The answer must reproduce all of the data below exactly and contain no images.

::: Records for processing :::

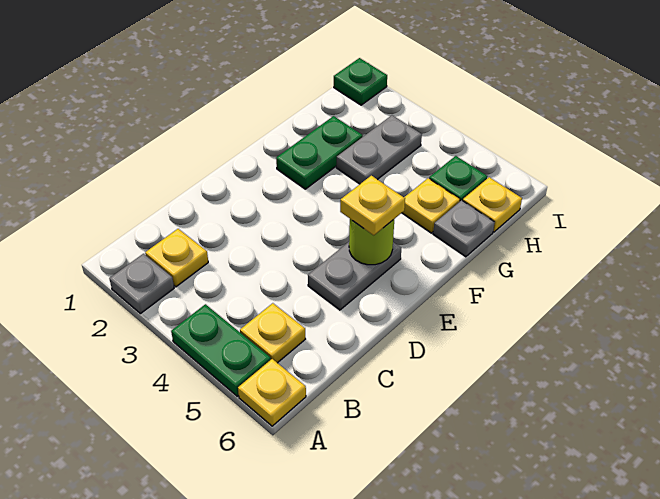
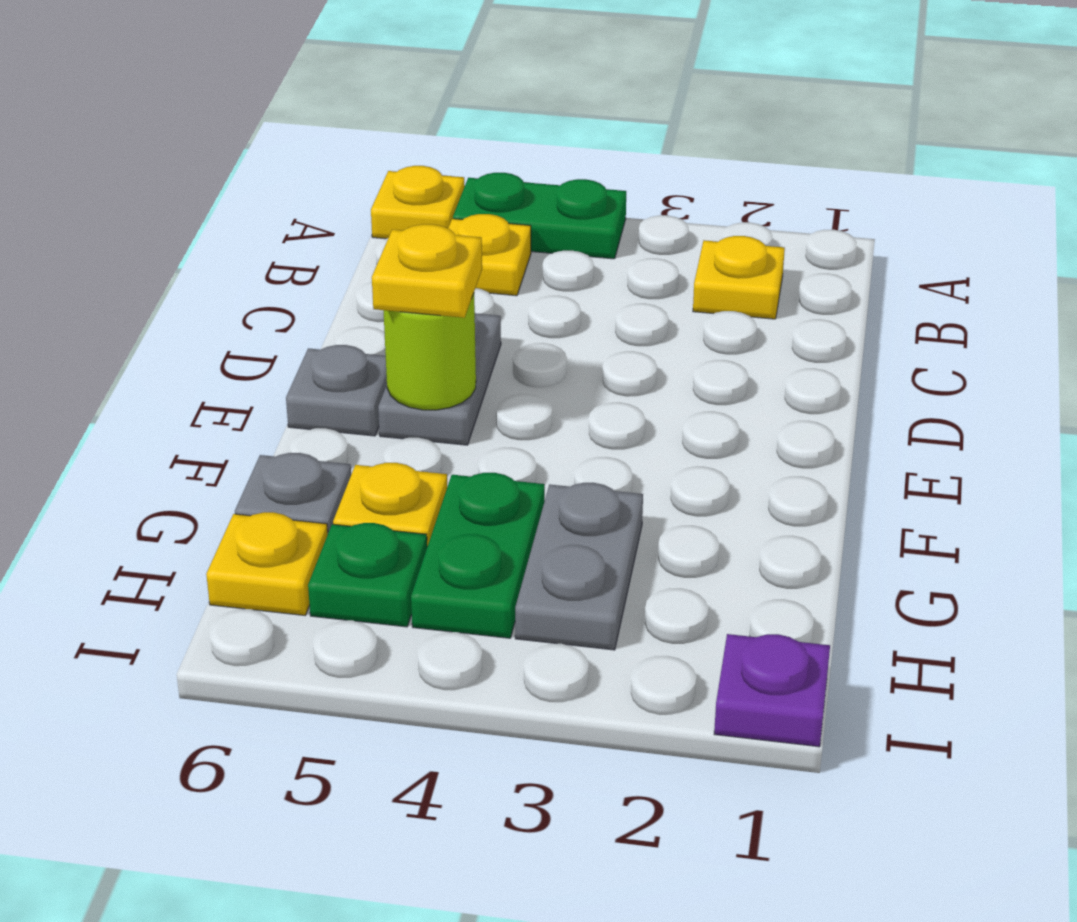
grey plate A2 level 1 -> grey plate E6 level 1
green plate F2:G2 level 1 -> green plate G4:H4 level 1
green plate I1 level 1 -> purple plate I1 level 1

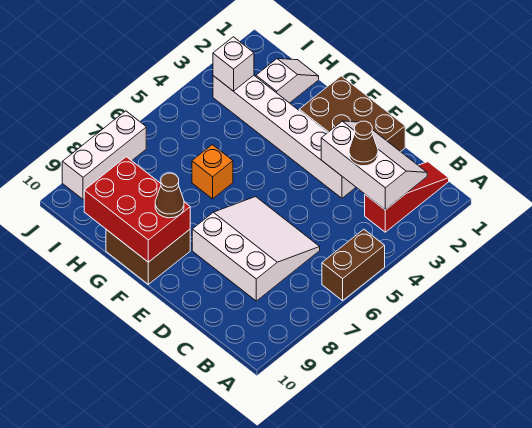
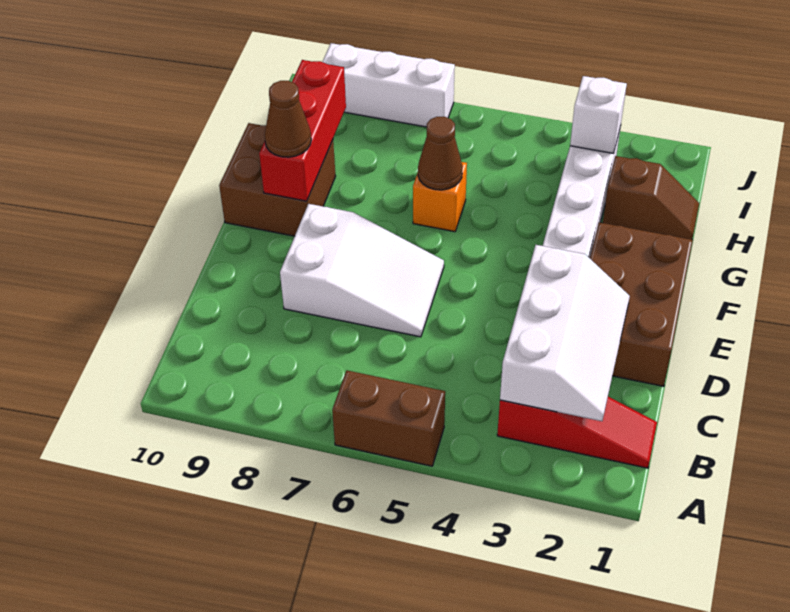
brown cone C3 level 3 -> brown cone G6 level 2
white slope C6:E8 level 1 top 8 -> white slope D6:E8 level 1 top 8
red brick F9:H10 level 2 -> red brick F9:H9 level 2
white slope H1:H2 level 1 top 2 -> brown slope H1:H2 level 1 top 2

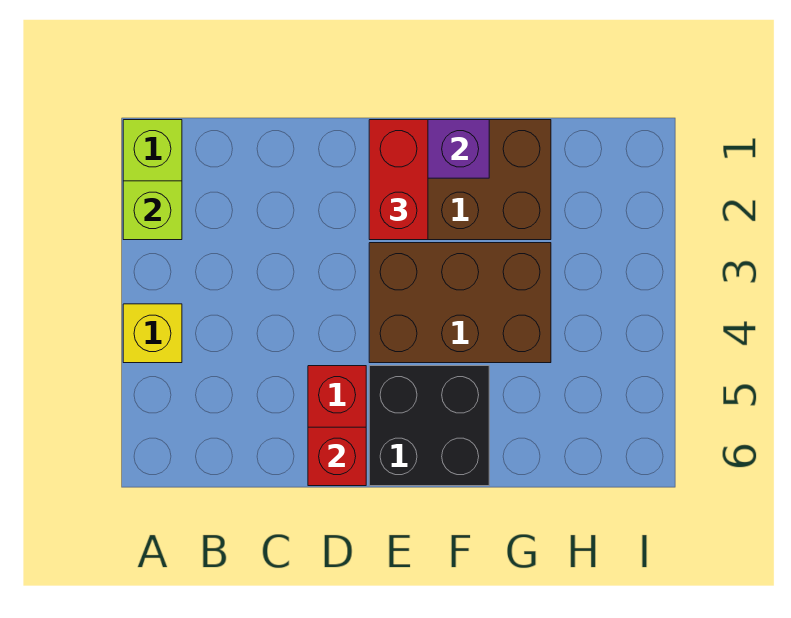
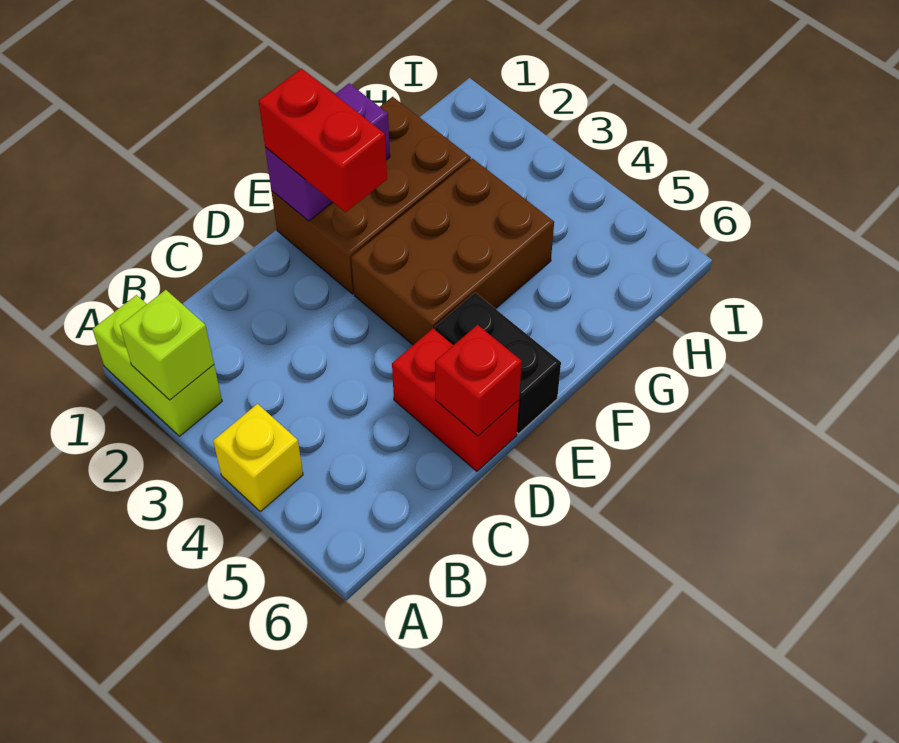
black brick E5:F6 level 1 -> black brick E5:E6 level 1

:::

__Exercise solution__.
grey plate A2 level 1 -> grey plate E6 level 1
green plate F2:G2 level 1 -> green plate G4:H4 level 1
green plate I1 level 1 -> purple plate I1 level 1

brown cone C3 level 3 -> brown cone G6 level 2
white slope C6:E8 level 1 top 8 -> white slope D6:E8 level 1 top 8
red brick F9:H10 level 2 -> red brick F9:H9 level 2
white slope H1:H2 level 1 top 2 -> brown slope H1:H2 level 1 top 2

black brick E5:F6 level 1 -> black brick E5:E6 level 1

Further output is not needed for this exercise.